(Dataset excerpts)

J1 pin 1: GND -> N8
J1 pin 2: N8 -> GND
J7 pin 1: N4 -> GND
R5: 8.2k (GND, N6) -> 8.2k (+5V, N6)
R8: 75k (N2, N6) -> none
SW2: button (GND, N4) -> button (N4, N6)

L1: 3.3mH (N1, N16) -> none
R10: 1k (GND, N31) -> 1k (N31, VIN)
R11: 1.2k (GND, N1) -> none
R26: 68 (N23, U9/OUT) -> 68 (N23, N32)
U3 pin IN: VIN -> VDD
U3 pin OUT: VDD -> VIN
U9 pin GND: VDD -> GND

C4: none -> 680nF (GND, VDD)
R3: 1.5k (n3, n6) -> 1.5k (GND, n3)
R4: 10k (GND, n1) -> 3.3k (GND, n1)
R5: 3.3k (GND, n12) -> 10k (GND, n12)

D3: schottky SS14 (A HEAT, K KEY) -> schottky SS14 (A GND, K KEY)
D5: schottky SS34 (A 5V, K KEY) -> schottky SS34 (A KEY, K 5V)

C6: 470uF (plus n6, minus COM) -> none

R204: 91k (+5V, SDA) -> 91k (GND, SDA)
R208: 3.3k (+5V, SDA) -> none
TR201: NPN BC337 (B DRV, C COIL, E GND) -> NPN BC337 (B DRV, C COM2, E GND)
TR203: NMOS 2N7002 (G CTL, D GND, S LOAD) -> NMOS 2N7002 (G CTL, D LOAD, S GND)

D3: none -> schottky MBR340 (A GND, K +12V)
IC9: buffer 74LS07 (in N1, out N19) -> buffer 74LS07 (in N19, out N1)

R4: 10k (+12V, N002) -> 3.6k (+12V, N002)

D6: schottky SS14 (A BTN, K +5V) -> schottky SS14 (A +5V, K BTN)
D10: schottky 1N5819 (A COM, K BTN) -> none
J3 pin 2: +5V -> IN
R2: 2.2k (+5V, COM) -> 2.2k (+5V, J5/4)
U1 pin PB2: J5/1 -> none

→ WHAT THIS TASK INVOLVES:
Each line of the data that has the string "none" should be returned.

→ SOLUTION FOR THIS EXERCISE:
R8: 75k (N2, N6) -> none
L1: 3.3mH (N1, N16) -> none
R11: 1.2k (GND, N1) -> none
C4: none -> 680nF (GND, VDD)
C6: 470uF (plus n6, minus COM) -> none
R208: 3.3k (+5V, SDA) -> none
D3: none -> schottky MBR340 (A GND, K +12V)
D10: schottky 1N5819 (A COM, K BTN) -> none
U1 pin PB2: J5/1 -> none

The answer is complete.